PROBLEM TO WORK ON - Could you retype all of the data below exactly as given?

ENTRIES SUPPLIED -
+++
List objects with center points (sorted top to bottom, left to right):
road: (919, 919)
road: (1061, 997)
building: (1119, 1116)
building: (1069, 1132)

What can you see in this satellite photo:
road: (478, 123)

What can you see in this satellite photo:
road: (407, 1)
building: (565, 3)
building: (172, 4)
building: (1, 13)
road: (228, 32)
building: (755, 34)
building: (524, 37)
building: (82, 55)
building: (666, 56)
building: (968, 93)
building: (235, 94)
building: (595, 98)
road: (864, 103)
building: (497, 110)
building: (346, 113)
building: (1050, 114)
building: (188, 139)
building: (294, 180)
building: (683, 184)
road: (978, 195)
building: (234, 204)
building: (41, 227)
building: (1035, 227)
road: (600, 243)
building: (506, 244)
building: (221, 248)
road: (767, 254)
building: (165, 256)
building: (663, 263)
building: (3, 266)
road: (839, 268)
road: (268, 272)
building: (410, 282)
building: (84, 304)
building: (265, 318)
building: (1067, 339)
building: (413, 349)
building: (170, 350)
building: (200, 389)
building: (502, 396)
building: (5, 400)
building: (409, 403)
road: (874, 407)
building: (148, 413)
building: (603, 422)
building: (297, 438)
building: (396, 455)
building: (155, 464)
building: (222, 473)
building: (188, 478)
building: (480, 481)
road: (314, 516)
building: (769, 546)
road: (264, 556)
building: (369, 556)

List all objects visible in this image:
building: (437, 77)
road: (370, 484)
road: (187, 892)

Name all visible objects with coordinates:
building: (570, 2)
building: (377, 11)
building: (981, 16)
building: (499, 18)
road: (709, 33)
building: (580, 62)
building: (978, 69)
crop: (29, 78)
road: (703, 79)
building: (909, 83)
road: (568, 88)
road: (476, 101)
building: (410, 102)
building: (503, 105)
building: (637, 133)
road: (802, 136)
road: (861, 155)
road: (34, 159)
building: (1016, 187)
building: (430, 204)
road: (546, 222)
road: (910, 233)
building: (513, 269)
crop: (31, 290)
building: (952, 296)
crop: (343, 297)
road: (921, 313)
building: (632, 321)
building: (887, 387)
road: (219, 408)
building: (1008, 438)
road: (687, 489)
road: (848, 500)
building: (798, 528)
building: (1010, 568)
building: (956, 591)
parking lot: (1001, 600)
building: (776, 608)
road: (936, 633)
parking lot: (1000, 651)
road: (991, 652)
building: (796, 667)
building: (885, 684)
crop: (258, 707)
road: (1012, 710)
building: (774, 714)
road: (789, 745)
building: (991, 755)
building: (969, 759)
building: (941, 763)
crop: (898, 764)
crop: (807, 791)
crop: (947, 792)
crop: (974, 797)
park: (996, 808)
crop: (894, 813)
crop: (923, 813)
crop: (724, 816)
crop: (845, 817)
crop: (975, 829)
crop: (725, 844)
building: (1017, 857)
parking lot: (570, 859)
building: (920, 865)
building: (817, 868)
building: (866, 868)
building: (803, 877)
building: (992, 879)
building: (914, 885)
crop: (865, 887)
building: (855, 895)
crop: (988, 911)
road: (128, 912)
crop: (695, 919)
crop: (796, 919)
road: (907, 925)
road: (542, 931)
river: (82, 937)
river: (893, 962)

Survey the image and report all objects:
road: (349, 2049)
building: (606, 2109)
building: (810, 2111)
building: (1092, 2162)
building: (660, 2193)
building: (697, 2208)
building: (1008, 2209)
+++
WORKED SOLUTION -
List objects with center points (sorted top to bottom, left to right):
road: (919, 919)
road: (1061, 997)
building: (1119, 1116)
building: (1069, 1132)

What can you see in this satellite photo:
road: (478, 123)

What can you see in this satellite photo:
road: (407, 1)
building: (565, 3)
building: (172, 4)
building: (1, 13)
road: (228, 32)
building: (755, 34)
building: (524, 37)
building: (82, 55)
building: (666, 56)
building: (968, 93)
building: (235, 94)
building: (595, 98)
road: (864, 103)
building: (497, 110)
building: (346, 113)
building: (1050, 114)
building: (188, 139)
building: (294, 180)
building: (683, 184)
road: (978, 195)
building: (234, 204)
building: (41, 227)
building: (1035, 227)
road: (600, 243)
building: (506, 244)
building: (221, 248)
road: (767, 254)
building: (165, 256)
building: (663, 263)
building: (3, 266)
road: (839, 268)
road: (268, 272)
building: (410, 282)
building: (84, 304)
building: (265, 318)
building: (1067, 339)
building: (413, 349)
building: (170, 350)
building: (200, 389)
building: (502, 396)
building: (5, 400)
building: (409, 403)
road: (874, 407)
building: (148, 413)
building: (603, 422)
building: (297, 438)
building: (396, 455)
building: (155, 464)
building: (222, 473)
building: (188, 478)
building: (480, 481)
road: (314, 516)
building: (769, 546)
road: (264, 556)
building: (369, 556)

List all objects visible in this image:
building: (437, 77)
road: (370, 484)
road: (187, 892)

Name all visible objects with coordinates:
building: (570, 2)
building: (377, 11)
building: (981, 16)
building: (499, 18)
road: (709, 33)
building: (580, 62)
building: (978, 69)
crop: (29, 78)
road: (703, 79)
building: (909, 83)
road: (568, 88)
road: (476, 101)
building: (410, 102)
building: (503, 105)
building: (637, 133)
road: (802, 136)
road: (861, 155)
road: (34, 159)
building: (1016, 187)
building: (430, 204)
road: (546, 222)
road: (910, 233)
building: (513, 269)
crop: (31, 290)
building: (952, 296)
crop: (343, 297)
road: (921, 313)
building: (632, 321)
building: (887, 387)
road: (219, 408)
building: (1008, 438)
road: (687, 489)
road: (848, 500)
building: (798, 528)
building: (1010, 568)
building: (956, 591)
parking lot: (1001, 600)
building: (776, 608)
road: (936, 633)
parking lot: (1000, 651)
road: (991, 652)
building: (796, 667)
building: (885, 684)
crop: (258, 707)
road: (1012, 710)
building: (774, 714)
road: (789, 745)
building: (991, 755)
building: (969, 759)
building: (941, 763)
crop: (898, 764)
crop: (807, 791)
crop: (947, 792)
crop: (974, 797)
park: (996, 808)
crop: (894, 813)
crop: (923, 813)
crop: (724, 816)
crop: (845, 817)
crop: (975, 829)
crop: (725, 844)
building: (1017, 857)
parking lot: (570, 859)
building: (920, 865)
building: (817, 868)
building: (866, 868)
building: (803, 877)
building: (992, 879)
building: (914, 885)
crop: (865, 887)
building: (855, 895)
crop: (988, 911)
road: (128, 912)
crop: (695, 919)
crop: (796, 919)
road: (907, 925)
road: (542, 931)
river: (82, 937)
river: (893, 962)

Survey the image and report all objects:
road: (349, 2049)
building: (606, 2109)
building: (810, 2111)
building: (1092, 2162)
building: (660, 2193)
building: (697, 2208)
building: (1008, 2209)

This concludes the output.